§ **RECORDS FOR PROCESSING**:
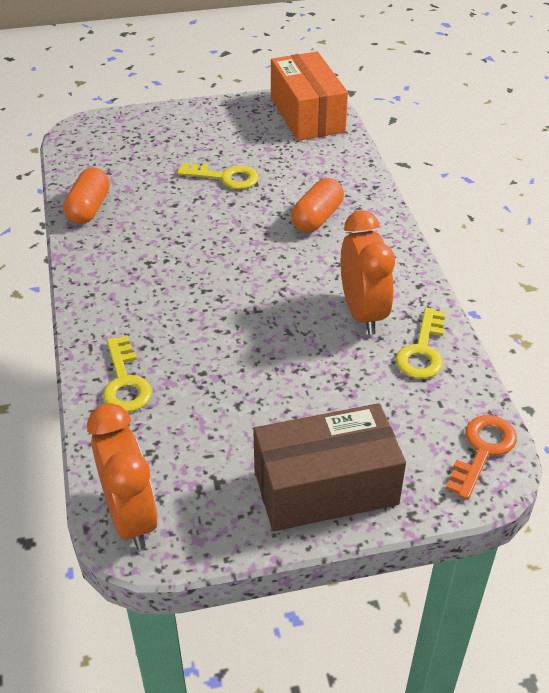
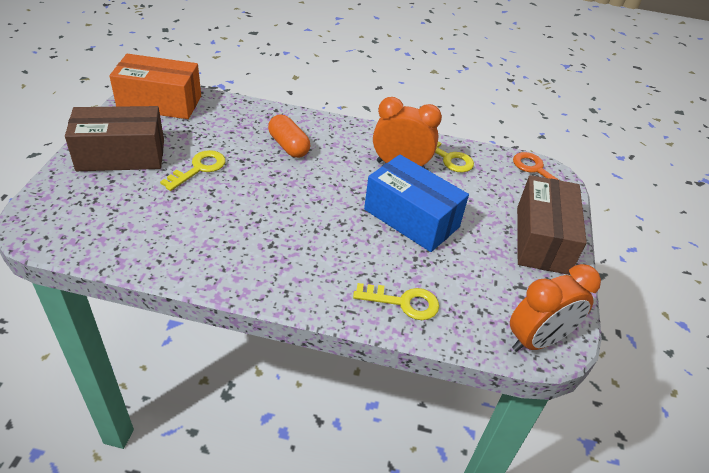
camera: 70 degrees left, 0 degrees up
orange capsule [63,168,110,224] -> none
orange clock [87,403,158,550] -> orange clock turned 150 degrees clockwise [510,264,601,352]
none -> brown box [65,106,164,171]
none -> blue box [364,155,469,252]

§ **WORK ITEM**: If the data includes images, omit them, and set down everything else exactly as above.

§ **SOLUTION FOR THIS PROBLEM**:
camera: 70 degrees left, 0 degrees up
orange capsule [63,168,110,224] -> none
orange clock [87,403,158,550] -> orange clock turned 150 degrees clockwise [510,264,601,352]
none -> brown box [65,106,164,171]
none -> blue box [364,155,469,252]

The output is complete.